### About this exercise
Pull every line containing the word "none" out of the material below.

-- Opening Marker --

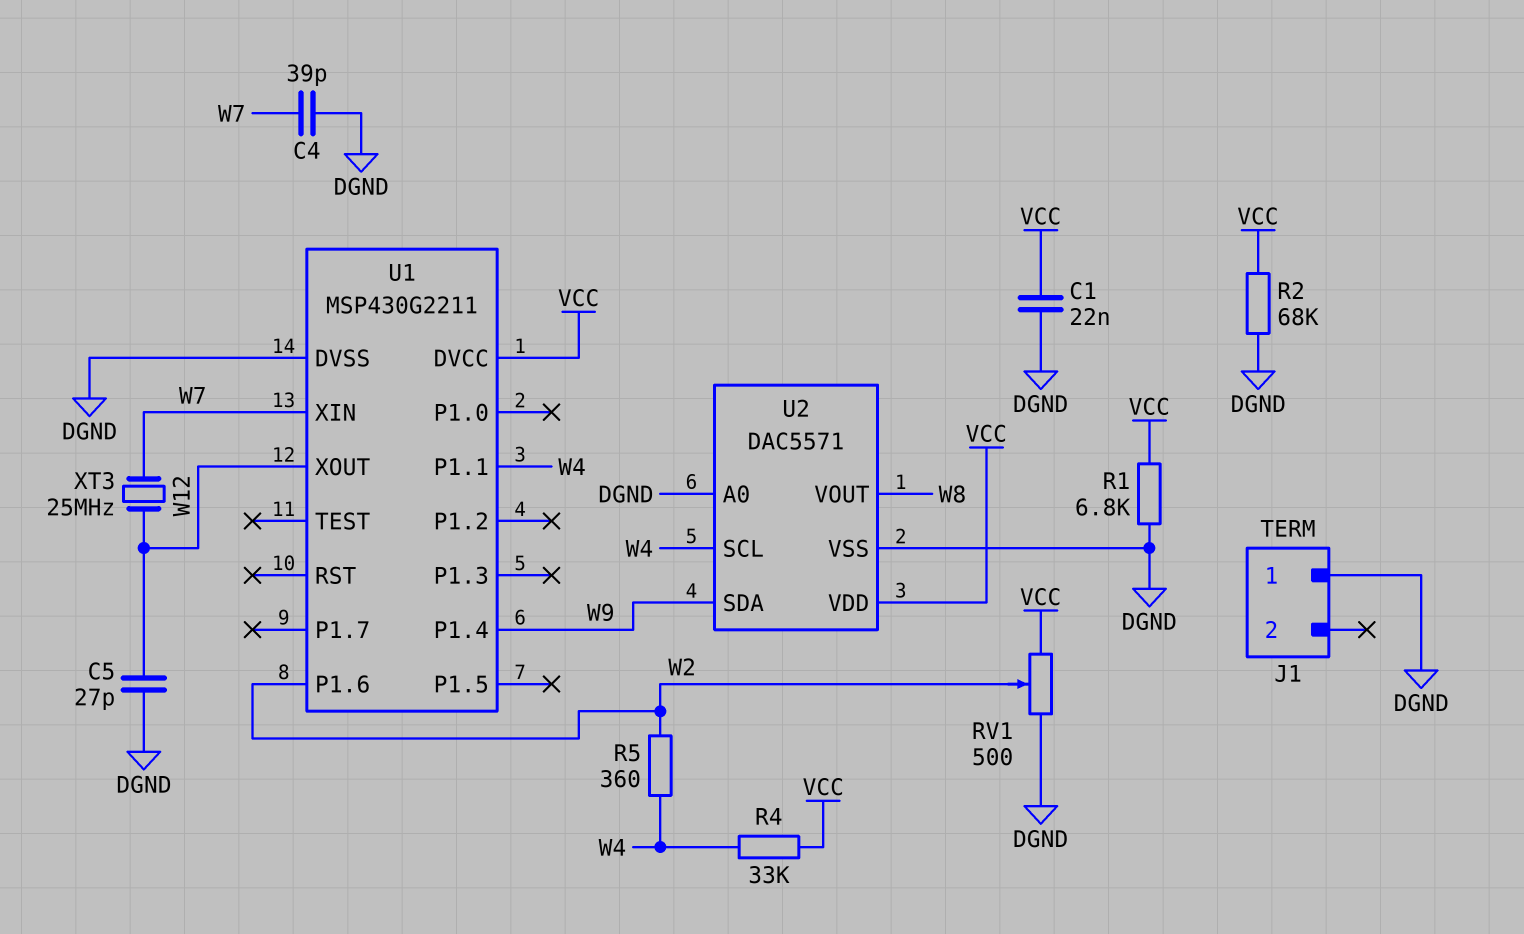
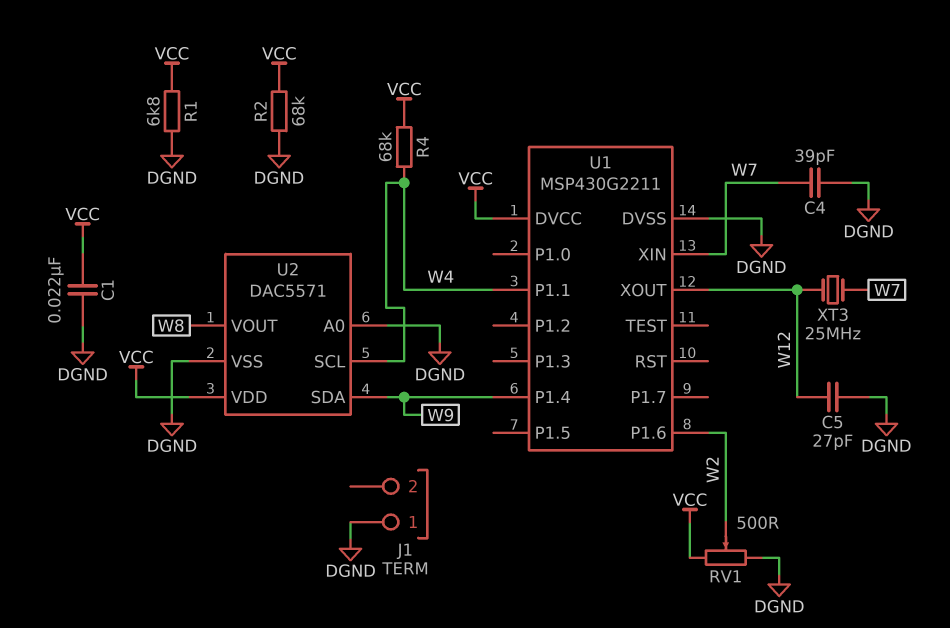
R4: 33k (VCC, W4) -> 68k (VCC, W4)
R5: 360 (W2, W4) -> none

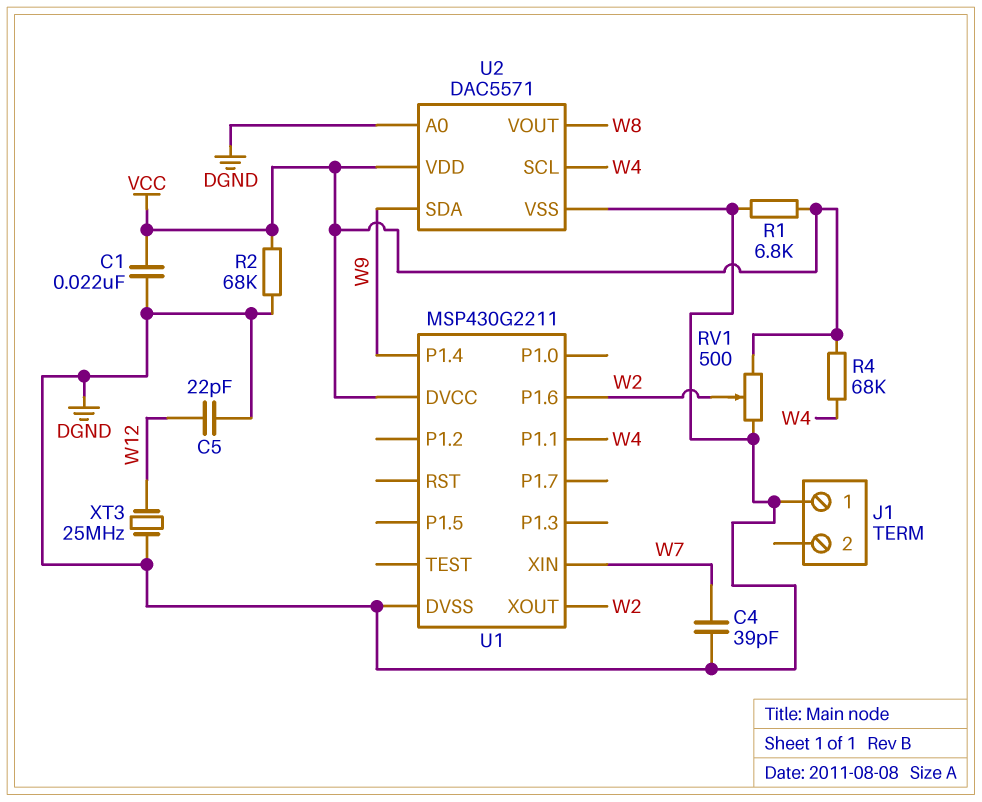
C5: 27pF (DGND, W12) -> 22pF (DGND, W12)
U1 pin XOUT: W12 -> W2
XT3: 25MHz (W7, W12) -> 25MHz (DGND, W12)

-- Closing Marker --
-- Opening Marker --

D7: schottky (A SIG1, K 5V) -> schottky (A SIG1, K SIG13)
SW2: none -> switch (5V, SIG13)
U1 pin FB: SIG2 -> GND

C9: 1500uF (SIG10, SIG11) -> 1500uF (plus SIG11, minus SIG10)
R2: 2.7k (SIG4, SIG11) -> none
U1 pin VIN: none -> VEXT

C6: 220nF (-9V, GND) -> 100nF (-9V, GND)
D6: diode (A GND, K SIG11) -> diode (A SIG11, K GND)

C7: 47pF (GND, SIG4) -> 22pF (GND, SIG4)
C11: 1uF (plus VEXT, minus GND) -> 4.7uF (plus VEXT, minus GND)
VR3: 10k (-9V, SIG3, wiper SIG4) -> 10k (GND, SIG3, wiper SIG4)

-- Closing Marker --

### Written answer
R5: 360 (W2, W4) -> none
SW2: none -> switch (5V, SIG13)
R2: 2.7k (SIG4, SIG11) -> none
U1 pin VIN: none -> VEXT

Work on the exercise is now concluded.